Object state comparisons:
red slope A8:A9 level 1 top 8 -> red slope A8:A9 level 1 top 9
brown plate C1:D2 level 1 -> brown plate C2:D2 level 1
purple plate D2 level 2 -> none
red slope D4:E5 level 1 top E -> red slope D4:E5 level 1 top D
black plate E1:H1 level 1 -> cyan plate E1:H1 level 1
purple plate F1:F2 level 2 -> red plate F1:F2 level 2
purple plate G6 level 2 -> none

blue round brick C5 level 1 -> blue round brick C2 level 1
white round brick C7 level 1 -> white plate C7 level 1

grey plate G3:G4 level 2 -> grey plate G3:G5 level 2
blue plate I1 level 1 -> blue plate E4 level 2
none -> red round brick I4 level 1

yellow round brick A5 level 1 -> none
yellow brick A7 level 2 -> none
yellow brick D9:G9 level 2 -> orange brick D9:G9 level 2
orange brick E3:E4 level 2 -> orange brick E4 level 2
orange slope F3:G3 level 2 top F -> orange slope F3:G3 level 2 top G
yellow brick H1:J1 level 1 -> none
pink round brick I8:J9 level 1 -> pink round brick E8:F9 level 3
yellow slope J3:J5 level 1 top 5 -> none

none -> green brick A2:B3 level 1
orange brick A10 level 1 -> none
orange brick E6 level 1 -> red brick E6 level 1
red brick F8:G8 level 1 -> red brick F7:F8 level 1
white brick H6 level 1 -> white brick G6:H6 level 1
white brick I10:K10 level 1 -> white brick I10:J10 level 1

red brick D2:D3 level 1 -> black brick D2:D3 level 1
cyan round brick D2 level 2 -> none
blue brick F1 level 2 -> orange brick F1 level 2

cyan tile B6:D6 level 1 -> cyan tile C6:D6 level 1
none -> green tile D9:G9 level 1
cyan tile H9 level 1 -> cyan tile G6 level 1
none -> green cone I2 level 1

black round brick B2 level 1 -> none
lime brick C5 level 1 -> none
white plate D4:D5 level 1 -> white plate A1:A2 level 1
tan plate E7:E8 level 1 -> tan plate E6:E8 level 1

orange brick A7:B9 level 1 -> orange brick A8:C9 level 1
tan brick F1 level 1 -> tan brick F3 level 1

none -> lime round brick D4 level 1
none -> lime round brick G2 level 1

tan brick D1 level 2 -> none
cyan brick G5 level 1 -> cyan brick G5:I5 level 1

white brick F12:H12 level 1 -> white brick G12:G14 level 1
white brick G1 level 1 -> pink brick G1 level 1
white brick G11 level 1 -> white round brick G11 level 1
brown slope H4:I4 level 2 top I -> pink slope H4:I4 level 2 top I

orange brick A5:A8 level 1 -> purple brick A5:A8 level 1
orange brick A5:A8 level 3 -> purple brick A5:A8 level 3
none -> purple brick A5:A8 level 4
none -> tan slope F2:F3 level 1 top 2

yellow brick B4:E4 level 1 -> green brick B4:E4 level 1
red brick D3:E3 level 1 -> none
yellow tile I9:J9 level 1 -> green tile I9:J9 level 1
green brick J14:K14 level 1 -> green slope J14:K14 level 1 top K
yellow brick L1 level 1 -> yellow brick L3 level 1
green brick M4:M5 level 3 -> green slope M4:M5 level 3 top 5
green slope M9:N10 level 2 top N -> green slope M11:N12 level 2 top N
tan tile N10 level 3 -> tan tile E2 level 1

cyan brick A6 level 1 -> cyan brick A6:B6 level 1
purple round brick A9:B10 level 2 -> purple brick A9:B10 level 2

_What the task requires:_
Reproduce, word for word and in full, only the lines above that start at the line with "grey plate G3:G4" and run through the line with "cyan brick G5 level", both ends included.

_Reply:_
grey plate G3:G4 level 2 -> grey plate G3:G5 level 2
blue plate I1 level 1 -> blue plate E4 level 2
none -> red round brick I4 level 1

yellow round brick A5 level 1 -> none
yellow brick A7 level 2 -> none
yellow brick D9:G9 level 2 -> orange brick D9:G9 level 2
orange brick E3:E4 level 2 -> orange brick E4 level 2
orange slope F3:G3 level 2 top F -> orange slope F3:G3 level 2 top G
yellow brick H1:J1 level 1 -> none
pink round brick I8:J9 level 1 -> pink round brick E8:F9 level 3
yellow slope J3:J5 level 1 top 5 -> none

none -> green brick A2:B3 level 1
orange brick A10 level 1 -> none
orange brick E6 level 1 -> red brick E6 level 1
red brick F8:G8 level 1 -> red brick F7:F8 level 1
white brick H6 level 1 -> white brick G6:H6 level 1
white brick I10:K10 level 1 -> white brick I10:J10 level 1

red brick D2:D3 level 1 -> black brick D2:D3 level 1
cyan round brick D2 level 2 -> none
blue brick F1 level 2 -> orange brick F1 level 2

cyan tile B6:D6 level 1 -> cyan tile C6:D6 level 1
none -> green tile D9:G9 level 1
cyan tile H9 level 1 -> cyan tile G6 level 1
none -> green cone I2 level 1

black round brick B2 level 1 -> none
lime brick C5 level 1 -> none
white plate D4:D5 level 1 -> white plate A1:A2 level 1
tan plate E7:E8 level 1 -> tan plate E6:E8 level 1

orange brick A7:B9 level 1 -> orange brick A8:C9 level 1
tan brick F1 level 1 -> tan brick F3 level 1

none -> lime round brick D4 level 1
none -> lime round brick G2 level 1

tan brick D1 level 2 -> none
cyan brick G5 level 1 -> cyan brick G5:I5 level 1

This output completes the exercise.